§ ASSIGNMENT: The answer should hold only the lines from the one containing "cyan star: (104, 72) -> (147, 97), moved" through the one containing "green triangle: (91, 85) -> (43, 57), moved" in the entries below, copied exactly, without pictures.

────

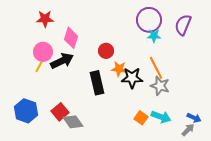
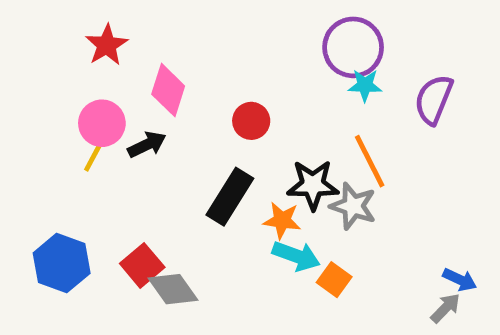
red star: (45, 19) -> (107, 45), turned -30
purple semicircle: (183, 25) -> (434, 100), moved
black arrow: (62, 61) -> (147, 145), size x0.7
orange star: (119, 69) -> (282, 220), moved
black rectangle: (97, 83) -> (230, 197), turned 45
gray star: (160, 86) -> (353, 206), moved
cyan arrow: (161, 117) -> (296, 256), moved

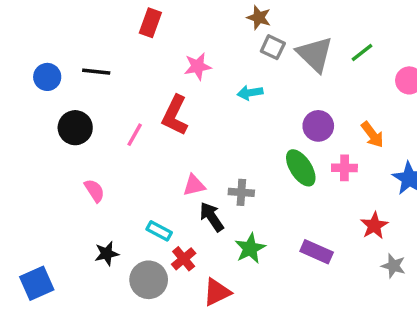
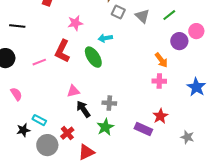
gray triangle: (315, 54) -> (142, 16), size x0.7
purple circle: (318, 126) -> (179, 41), moved
pink line: (135, 135) -> (39, 62), turned 40
orange arrow: (372, 135) -> (161, 60), moved
green ellipse: (301, 168) -> (93, 57), moved
gray cross: (241, 192) -> (109, 103), moved
red star: (374, 226) -> (160, 116), moved
cyan rectangle: (159, 231) -> (39, 120), moved

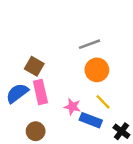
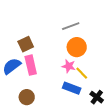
brown square: (34, 66) -> (26, 44), turned 35
pink star: (72, 107) -> (69, 66), moved

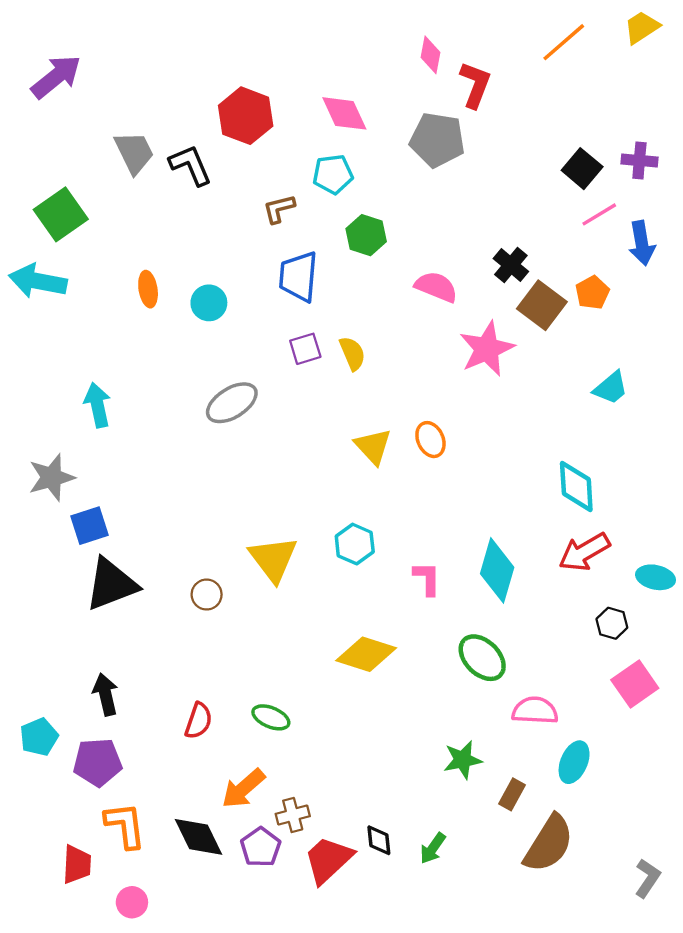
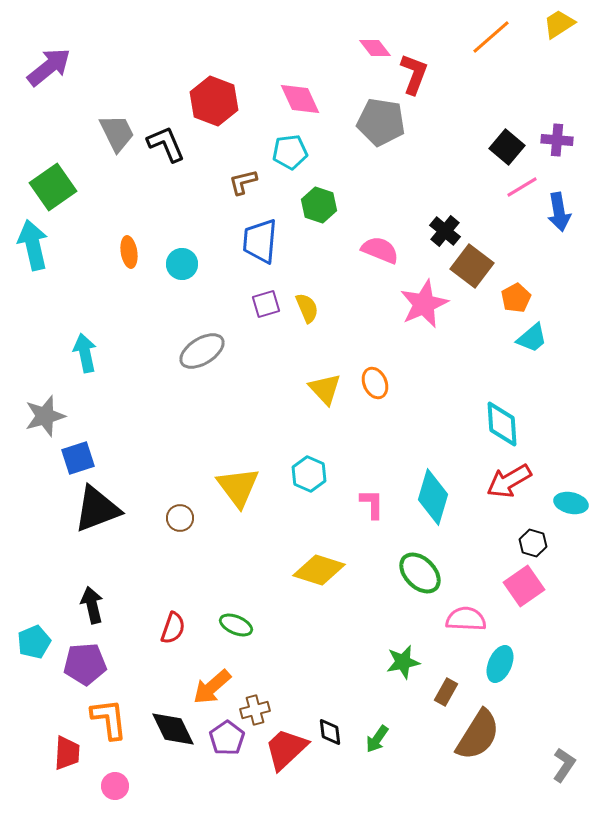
pink diamond: (430, 55) -> (375, 48), turned -48
cyan arrow: (38, 281) -> (33, 245), turned 66
orange pentagon: (592, 293) -> (516, 298), moved
pink square: (635, 684) -> (524, 586), moved

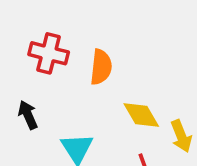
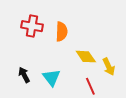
black arrow: (28, 115) -> (24, 75), moved

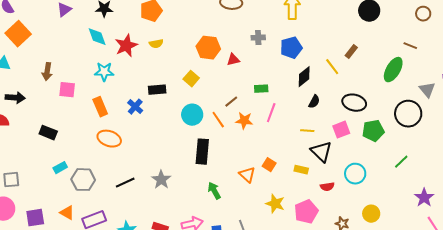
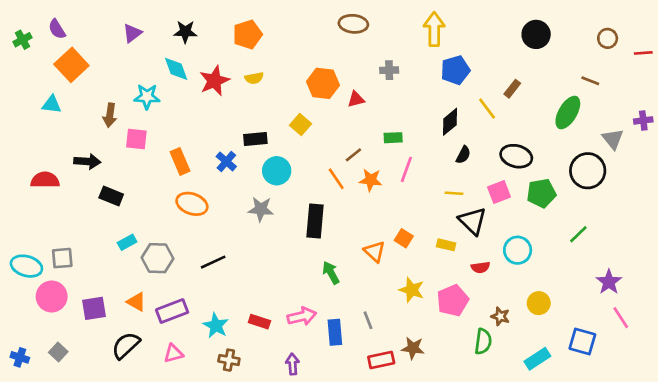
blue pentagon: (291, 48) -> (455, 70), moved
cyan star: (104, 72) -> (147, 97), moved
black arrow: (15, 98) -> (87, 161), moved
cyan circle: (192, 115) -> (277, 171), moved
gray star: (161, 180) -> (261, 209), moved, turned -30

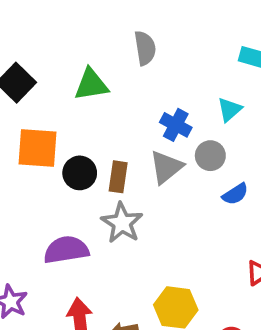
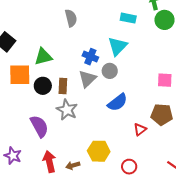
green triangle: (91, 85) -> (43, 57), moved
cyan triangle: (230, 110) -> (118, 46), size x1.5
blue semicircle: (235, 194) -> (117, 102), moved, size x1.5
purple semicircle: (66, 250) -> (39, 126), turned 75

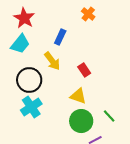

────

§ ANSWER TO THIS EXERCISE:
cyan star: (104, 72) -> (147, 97), moved
black arrow: (15, 98) -> (87, 161), moved
cyan circle: (192, 115) -> (277, 171), moved
gray star: (161, 180) -> (261, 209), moved, turned -30

green triangle: (91, 85) -> (43, 57), moved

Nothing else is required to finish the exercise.